* Working data
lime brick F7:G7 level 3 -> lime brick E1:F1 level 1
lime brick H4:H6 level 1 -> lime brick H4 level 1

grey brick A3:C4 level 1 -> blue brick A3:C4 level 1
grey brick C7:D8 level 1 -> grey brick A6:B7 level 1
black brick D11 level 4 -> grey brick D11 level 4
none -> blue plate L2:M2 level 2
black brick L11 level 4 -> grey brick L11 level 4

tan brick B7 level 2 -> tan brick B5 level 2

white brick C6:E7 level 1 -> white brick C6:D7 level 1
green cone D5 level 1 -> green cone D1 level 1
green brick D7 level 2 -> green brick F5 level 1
==
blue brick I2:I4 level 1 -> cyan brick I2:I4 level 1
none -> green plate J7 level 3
* * *
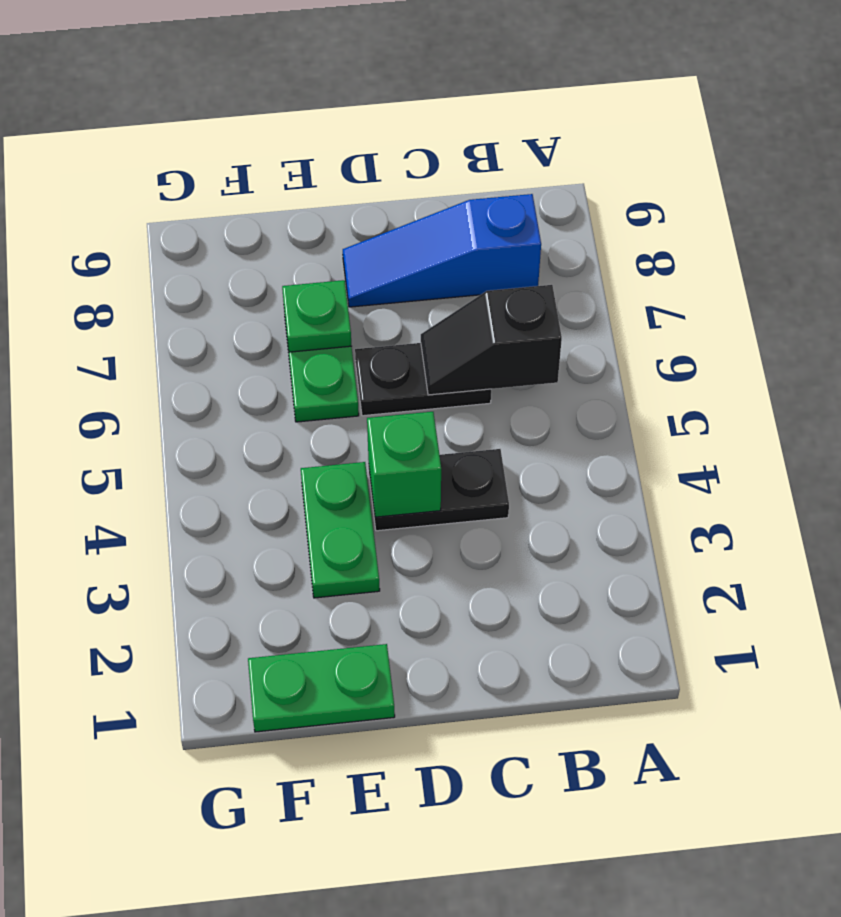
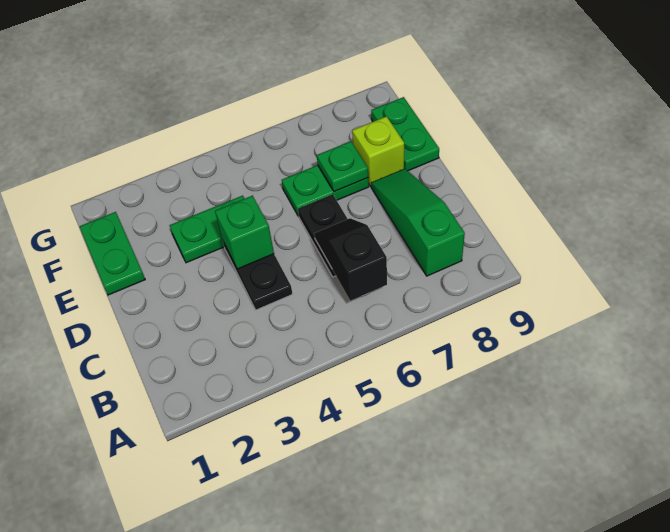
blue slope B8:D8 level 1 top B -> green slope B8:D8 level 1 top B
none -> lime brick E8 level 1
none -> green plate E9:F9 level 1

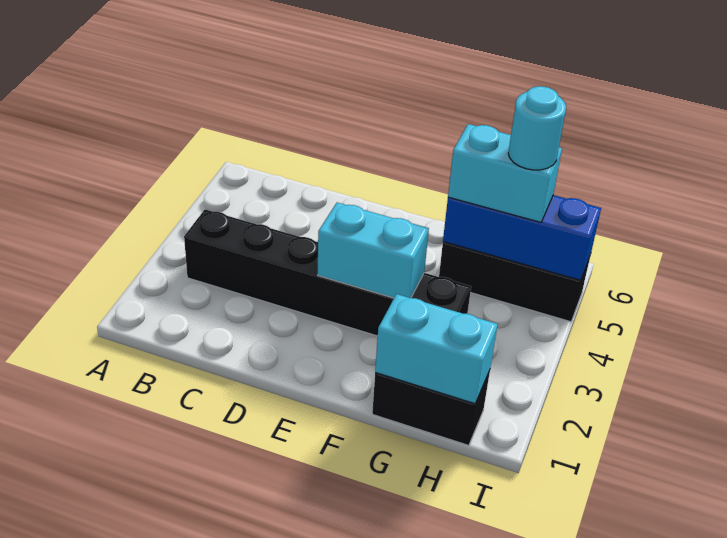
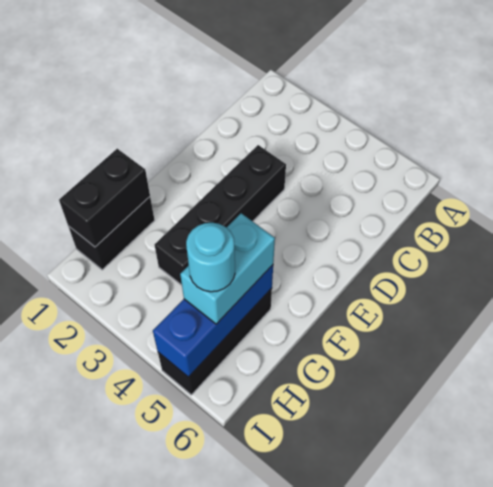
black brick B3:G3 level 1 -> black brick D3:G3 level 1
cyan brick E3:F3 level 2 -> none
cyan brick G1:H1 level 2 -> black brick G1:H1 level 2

* Assigned task
Copy out each line of the data that has the word "green" in it.

* Response to the exercise
green cone D5 level 1 -> green cone D1 level 1
green brick D7 level 2 -> green brick F5 level 1
none -> green plate J7 level 3
blue slope B8:D8 level 1 top B -> green slope B8:D8 level 1 top B
none -> green plate E9:F9 level 1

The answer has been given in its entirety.